_RECORDS_
********

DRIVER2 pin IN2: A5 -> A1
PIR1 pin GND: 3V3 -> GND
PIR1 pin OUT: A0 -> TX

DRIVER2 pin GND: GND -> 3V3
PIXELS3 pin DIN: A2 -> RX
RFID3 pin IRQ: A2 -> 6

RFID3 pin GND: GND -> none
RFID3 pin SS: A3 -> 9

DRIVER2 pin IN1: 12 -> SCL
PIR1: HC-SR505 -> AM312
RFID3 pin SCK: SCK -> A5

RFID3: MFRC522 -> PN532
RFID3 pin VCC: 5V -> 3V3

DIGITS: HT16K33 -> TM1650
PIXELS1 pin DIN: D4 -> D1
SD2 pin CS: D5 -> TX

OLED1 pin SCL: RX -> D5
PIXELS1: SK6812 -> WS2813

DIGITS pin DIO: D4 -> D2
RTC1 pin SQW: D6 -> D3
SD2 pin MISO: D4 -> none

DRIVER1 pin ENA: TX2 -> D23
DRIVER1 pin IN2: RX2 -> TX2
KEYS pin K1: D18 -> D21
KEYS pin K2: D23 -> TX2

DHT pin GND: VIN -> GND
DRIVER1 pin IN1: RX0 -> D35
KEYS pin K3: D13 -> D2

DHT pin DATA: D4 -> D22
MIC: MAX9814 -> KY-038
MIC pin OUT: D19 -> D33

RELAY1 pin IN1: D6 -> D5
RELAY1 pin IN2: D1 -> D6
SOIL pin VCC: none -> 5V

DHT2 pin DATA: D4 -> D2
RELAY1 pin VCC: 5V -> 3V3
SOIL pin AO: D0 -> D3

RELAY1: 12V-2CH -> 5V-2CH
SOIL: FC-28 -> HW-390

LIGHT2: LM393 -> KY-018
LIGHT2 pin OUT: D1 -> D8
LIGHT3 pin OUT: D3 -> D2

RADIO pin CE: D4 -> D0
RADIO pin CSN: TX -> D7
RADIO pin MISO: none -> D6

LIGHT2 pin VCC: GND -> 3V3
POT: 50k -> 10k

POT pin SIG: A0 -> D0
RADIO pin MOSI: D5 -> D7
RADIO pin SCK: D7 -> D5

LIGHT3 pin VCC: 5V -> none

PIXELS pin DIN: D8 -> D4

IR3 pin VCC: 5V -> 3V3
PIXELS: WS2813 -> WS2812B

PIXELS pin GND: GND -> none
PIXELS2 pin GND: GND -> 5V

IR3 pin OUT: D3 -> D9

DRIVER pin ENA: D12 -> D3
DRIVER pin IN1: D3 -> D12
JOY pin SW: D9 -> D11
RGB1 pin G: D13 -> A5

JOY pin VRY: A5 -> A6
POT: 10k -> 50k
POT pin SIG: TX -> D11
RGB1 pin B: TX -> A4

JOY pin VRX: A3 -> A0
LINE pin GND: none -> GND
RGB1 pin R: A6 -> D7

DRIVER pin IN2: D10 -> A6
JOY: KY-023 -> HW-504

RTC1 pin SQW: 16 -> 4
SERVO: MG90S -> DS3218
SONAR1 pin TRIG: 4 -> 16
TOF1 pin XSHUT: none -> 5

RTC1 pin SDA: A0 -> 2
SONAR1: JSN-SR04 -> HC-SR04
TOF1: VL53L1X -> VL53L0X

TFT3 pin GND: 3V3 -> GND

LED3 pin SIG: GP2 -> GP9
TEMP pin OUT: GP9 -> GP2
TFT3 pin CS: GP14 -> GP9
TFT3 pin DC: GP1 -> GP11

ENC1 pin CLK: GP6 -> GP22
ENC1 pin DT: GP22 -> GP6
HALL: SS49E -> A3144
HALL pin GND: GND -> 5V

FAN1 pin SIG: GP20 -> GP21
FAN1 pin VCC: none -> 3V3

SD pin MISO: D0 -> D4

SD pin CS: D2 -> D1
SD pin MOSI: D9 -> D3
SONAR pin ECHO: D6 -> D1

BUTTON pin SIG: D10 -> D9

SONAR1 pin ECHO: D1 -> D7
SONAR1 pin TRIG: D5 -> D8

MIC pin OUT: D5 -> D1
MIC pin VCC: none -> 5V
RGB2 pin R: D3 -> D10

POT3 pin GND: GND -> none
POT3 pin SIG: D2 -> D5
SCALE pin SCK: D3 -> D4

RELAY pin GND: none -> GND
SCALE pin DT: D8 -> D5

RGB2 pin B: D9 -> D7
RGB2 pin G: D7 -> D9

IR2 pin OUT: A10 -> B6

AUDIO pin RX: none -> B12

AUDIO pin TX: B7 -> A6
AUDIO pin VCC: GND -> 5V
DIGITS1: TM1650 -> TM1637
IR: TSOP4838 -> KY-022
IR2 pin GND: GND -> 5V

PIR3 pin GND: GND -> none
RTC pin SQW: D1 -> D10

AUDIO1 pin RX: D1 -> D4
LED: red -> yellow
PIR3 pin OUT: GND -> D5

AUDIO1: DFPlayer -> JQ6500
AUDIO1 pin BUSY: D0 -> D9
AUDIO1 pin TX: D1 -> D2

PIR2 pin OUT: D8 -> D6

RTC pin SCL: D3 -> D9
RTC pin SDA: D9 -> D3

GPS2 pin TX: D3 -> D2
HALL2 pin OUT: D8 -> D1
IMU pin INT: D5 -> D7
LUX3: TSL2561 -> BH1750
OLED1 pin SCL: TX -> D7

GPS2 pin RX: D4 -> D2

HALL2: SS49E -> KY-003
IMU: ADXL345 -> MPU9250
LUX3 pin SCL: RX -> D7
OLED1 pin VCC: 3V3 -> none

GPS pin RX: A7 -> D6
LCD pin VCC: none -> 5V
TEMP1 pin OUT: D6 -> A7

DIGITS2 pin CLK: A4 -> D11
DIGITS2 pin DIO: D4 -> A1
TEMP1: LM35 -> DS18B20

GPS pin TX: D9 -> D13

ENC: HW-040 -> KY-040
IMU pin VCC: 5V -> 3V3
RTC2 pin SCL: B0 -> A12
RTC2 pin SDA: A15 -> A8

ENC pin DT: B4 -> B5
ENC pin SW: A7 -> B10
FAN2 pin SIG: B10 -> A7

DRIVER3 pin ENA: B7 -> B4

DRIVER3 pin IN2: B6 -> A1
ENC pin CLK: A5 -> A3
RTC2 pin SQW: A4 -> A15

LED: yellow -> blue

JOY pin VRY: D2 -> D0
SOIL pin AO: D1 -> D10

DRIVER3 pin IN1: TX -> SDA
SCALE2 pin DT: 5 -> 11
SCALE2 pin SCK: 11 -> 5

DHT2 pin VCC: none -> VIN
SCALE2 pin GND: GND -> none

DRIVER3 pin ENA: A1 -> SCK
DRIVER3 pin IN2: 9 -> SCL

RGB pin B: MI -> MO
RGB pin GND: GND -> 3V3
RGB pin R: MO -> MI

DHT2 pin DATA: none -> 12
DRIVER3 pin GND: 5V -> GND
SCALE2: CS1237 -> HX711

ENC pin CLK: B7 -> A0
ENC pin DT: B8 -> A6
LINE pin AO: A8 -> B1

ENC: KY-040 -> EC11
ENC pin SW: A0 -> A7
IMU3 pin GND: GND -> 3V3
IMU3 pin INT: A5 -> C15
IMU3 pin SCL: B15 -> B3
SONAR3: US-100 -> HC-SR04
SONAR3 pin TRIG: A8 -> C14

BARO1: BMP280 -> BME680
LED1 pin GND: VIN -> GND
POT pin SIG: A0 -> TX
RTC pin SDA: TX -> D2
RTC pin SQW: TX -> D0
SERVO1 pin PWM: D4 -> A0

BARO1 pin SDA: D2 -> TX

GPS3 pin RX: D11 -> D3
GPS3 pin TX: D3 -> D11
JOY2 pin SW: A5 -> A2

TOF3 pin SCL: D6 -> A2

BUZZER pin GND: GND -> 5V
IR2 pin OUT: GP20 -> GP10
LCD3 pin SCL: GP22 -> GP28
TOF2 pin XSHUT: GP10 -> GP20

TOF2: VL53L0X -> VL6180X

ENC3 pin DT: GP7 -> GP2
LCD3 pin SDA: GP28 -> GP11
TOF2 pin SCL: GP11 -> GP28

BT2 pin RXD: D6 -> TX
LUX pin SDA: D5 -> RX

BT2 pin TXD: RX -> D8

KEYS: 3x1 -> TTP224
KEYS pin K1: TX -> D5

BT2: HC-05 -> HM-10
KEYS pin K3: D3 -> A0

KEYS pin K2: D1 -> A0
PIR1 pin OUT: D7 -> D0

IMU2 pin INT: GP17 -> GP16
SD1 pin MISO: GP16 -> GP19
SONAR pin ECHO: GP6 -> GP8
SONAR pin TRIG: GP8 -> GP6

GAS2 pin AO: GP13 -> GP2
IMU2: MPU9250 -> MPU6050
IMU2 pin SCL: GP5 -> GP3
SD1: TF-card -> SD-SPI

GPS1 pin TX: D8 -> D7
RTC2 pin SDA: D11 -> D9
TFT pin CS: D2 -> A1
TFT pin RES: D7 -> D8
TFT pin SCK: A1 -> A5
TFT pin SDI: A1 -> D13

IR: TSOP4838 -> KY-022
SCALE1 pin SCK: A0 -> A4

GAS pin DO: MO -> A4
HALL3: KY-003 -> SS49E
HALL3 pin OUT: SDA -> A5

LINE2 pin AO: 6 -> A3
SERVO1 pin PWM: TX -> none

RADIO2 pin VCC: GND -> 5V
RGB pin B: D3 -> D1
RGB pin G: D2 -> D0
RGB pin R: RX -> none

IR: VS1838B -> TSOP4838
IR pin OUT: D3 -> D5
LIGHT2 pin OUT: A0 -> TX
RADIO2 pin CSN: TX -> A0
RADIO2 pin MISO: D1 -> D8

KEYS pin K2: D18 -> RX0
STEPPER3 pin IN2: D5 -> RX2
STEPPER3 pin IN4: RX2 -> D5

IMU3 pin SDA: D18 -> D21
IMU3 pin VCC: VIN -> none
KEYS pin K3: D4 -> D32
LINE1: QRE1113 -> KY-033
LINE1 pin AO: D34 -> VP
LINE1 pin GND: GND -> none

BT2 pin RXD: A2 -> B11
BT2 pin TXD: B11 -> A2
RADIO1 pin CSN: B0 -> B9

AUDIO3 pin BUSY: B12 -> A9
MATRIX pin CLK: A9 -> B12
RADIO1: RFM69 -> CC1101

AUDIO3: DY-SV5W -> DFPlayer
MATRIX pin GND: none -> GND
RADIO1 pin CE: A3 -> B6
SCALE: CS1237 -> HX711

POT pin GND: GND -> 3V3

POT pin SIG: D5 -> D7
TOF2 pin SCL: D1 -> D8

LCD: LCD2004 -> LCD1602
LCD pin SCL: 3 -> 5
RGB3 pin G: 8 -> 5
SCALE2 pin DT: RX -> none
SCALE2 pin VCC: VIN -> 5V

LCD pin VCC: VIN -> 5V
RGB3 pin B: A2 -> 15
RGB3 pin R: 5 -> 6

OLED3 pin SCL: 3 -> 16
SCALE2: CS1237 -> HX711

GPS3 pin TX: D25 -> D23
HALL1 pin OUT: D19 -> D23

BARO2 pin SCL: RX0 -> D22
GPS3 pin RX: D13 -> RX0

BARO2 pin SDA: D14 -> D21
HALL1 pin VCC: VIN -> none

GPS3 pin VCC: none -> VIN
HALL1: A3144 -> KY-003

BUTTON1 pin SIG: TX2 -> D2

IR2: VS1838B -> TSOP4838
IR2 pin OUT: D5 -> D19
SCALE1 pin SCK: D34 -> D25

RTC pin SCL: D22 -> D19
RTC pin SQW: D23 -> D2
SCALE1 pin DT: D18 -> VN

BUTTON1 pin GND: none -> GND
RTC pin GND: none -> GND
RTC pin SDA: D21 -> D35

********

_ACTIVITY_
All lines from the opening of the material through the line that contains "DIGITS: HT16K33 -> TM1650" are to be printed exactly, with no others.

_RESPONSE_
DRIVER2 pin IN2: A5 -> A1
PIR1 pin GND: 3V3 -> GND
PIR1 pin OUT: A0 -> TX

DRIVER2 pin GND: GND -> 3V3
PIXELS3 pin DIN: A2 -> RX
RFID3 pin IRQ: A2 -> 6

RFID3 pin GND: GND -> none
RFID3 pin SS: A3 -> 9

DRIVER2 pin IN1: 12 -> SCL
PIR1: HC-SR505 -> AM312
RFID3 pin SCK: SCK -> A5

RFID3: MFRC522 -> PN532
RFID3 pin VCC: 5V -> 3V3

DIGITS: HT16K33 -> TM1650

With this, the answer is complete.